(Colored item counts)
━━━━━━━━━━━━━━━━━━━━
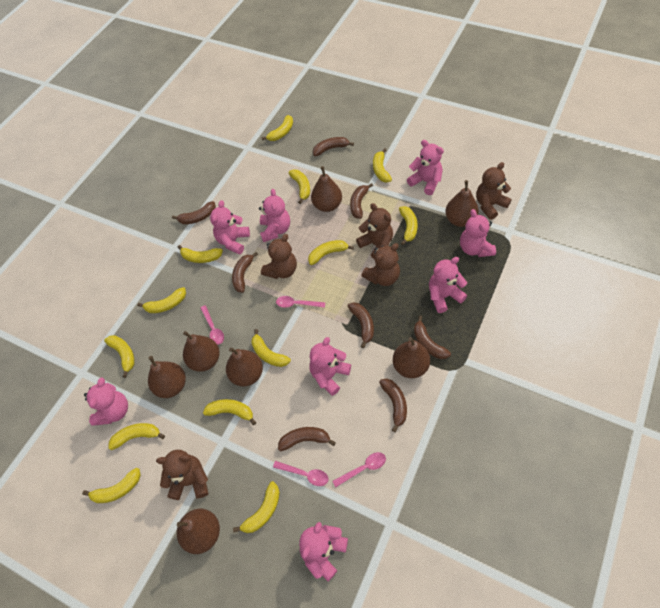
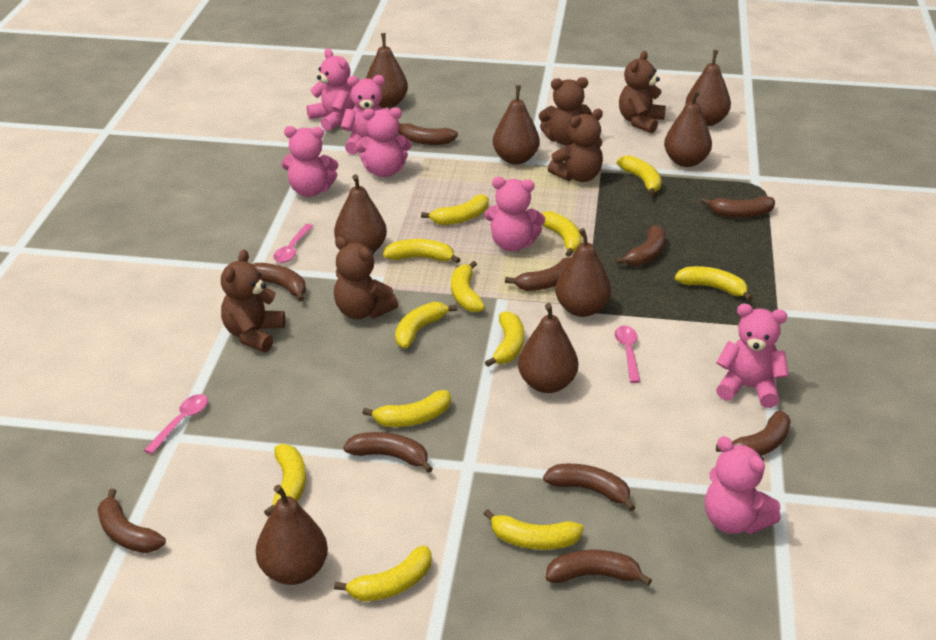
brown banana: [172,201,216,224] [232,252,258,293] [278,427,336,451] [313,137,354,156] [348,302,374,348] [350,183,373,219] [379,378,407,432] [414,315,451,359] = 8 -> [97,489,166,553] [252,263,306,302] [343,432,433,473] [398,123,458,145] [505,257,571,291] [543,464,636,511] [546,550,652,586] [615,225,665,266] [701,196,775,218] [716,411,791,456] = 10
brown pear: [148,356,186,398] [177,509,220,554] [183,331,220,372] [226,347,263,386] [311,166,342,212] [393,337,430,378] [445,180,479,227] = 7 -> [256,485,328,585] [334,174,387,252] [366,33,408,108] [493,85,540,164] [518,303,578,393] [555,228,611,317] [664,90,712,167] [685,50,731,126] = 8
pink spoon: [201,305,224,345] [273,461,329,486] [276,296,325,308] [332,452,386,487] = 4 -> [144,394,208,454] [273,224,313,263] [615,326,641,383] = 3
pink teddy bear: [84,377,128,426] [210,200,250,255] [259,189,290,242] [299,522,348,581] [309,337,351,396] [407,140,444,195] [429,257,467,313] [460,209,496,257] = 8 -> [281,126,338,197] [306,48,355,131] [341,75,390,155] [355,107,412,177] [485,177,545,251] [705,436,781,534] [716,304,789,408] = 7
yellow banana: [82,468,141,503] [104,335,135,378] [109,423,165,450] [137,287,186,313] [177,245,223,263] [203,399,256,425] [233,481,280,533] [251,329,291,367] [262,115,293,141] [289,170,310,204] [308,240,354,265] [373,148,392,182] [399,206,418,245] = 13 -> [264,444,306,517] [334,546,432,601] [363,390,451,427] [383,239,461,263] [395,302,458,348] [421,194,489,225] [451,261,485,313] [484,509,584,550] [485,311,524,367] [541,211,582,257] [617,155,662,196] [675,266,753,301] = 12

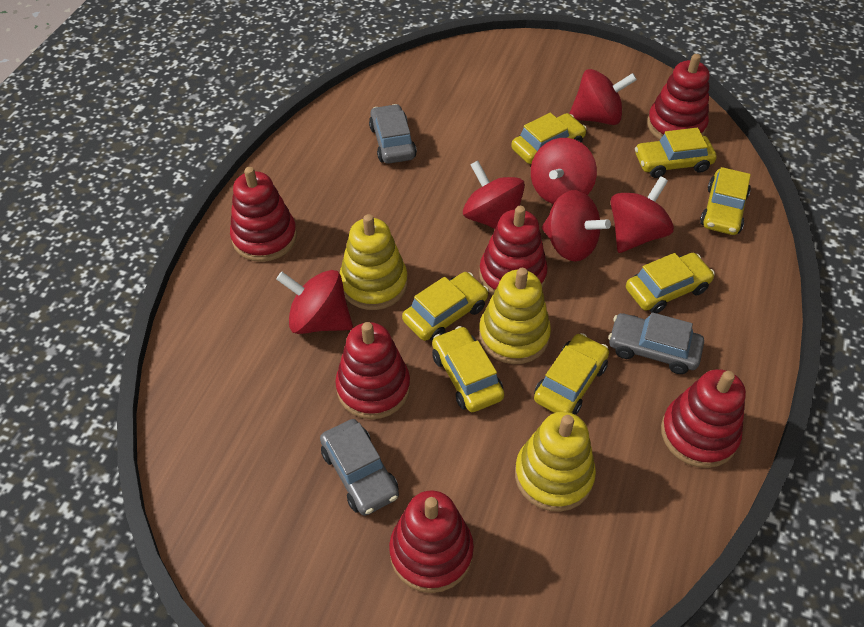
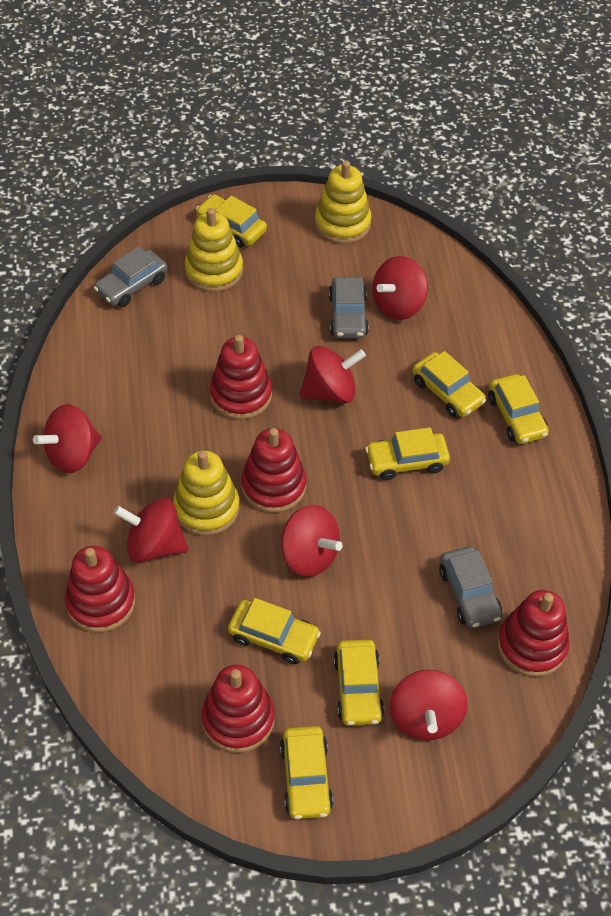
red stacking toy: [230,167,297,262] [335,322,410,419] [389,490,474,593] [479,206,548,295] [647,54,709,140] [661,369,746,468] = 6 -> [65,546,135,632] [201,665,275,753] [210,335,272,419] [241,428,307,513] [498,590,570,677] = 5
━━━━━━━━━━━━━━━━━━━━
■ **WHAT TO DO**:
Set the entries down again exactly. Do not include the images.

■ **OUTPUT FOR THIS TASK**:
brown banana: [172,201,216,224] [232,252,258,293] [278,427,336,451] [313,137,354,156] [348,302,374,348] [350,183,373,219] [379,378,407,432] [414,315,451,359] = 8 -> [97,489,166,553] [252,263,306,302] [343,432,433,473] [398,123,458,145] [505,257,571,291] [543,464,636,511] [546,550,652,586] [615,225,665,266] [701,196,775,218] [716,411,791,456] = 10
brown pear: [148,356,186,398] [177,509,220,554] [183,331,220,372] [226,347,263,386] [311,166,342,212] [393,337,430,378] [445,180,479,227] = 7 -> [256,485,328,585] [334,174,387,252] [366,33,408,108] [493,85,540,164] [518,303,578,393] [555,228,611,317] [664,90,712,167] [685,50,731,126] = 8
pink spoon: [201,305,224,345] [273,461,329,486] [276,296,325,308] [332,452,386,487] = 4 -> [144,394,208,454] [273,224,313,263] [615,326,641,383] = 3
pink teddy bear: [84,377,128,426] [210,200,250,255] [259,189,290,242] [299,522,348,581] [309,337,351,396] [407,140,444,195] [429,257,467,313] [460,209,496,257] = 8 -> [281,126,338,197] [306,48,355,131] [341,75,390,155] [355,107,412,177] [485,177,545,251] [705,436,781,534] [716,304,789,408] = 7
yellow banana: [82,468,141,503] [104,335,135,378] [109,423,165,450] [137,287,186,313] [177,245,223,263] [203,399,256,425] [233,481,280,533] [251,329,291,367] [262,115,293,141] [289,170,310,204] [308,240,354,265] [373,148,392,182] [399,206,418,245] = 13 -> [264,444,306,517] [334,546,432,601] [363,390,451,427] [383,239,461,263] [395,302,458,348] [421,194,489,225] [451,261,485,313] [484,509,584,550] [485,311,524,367] [541,211,582,257] [617,155,662,196] [675,266,753,301] = 12

red stacking toy: [230,167,297,262] [335,322,410,419] [389,490,474,593] [479,206,548,295] [647,54,709,140] [661,369,746,468] = 6 -> [65,546,135,632] [201,665,275,753] [210,335,272,419] [241,428,307,513] [498,590,570,677] = 5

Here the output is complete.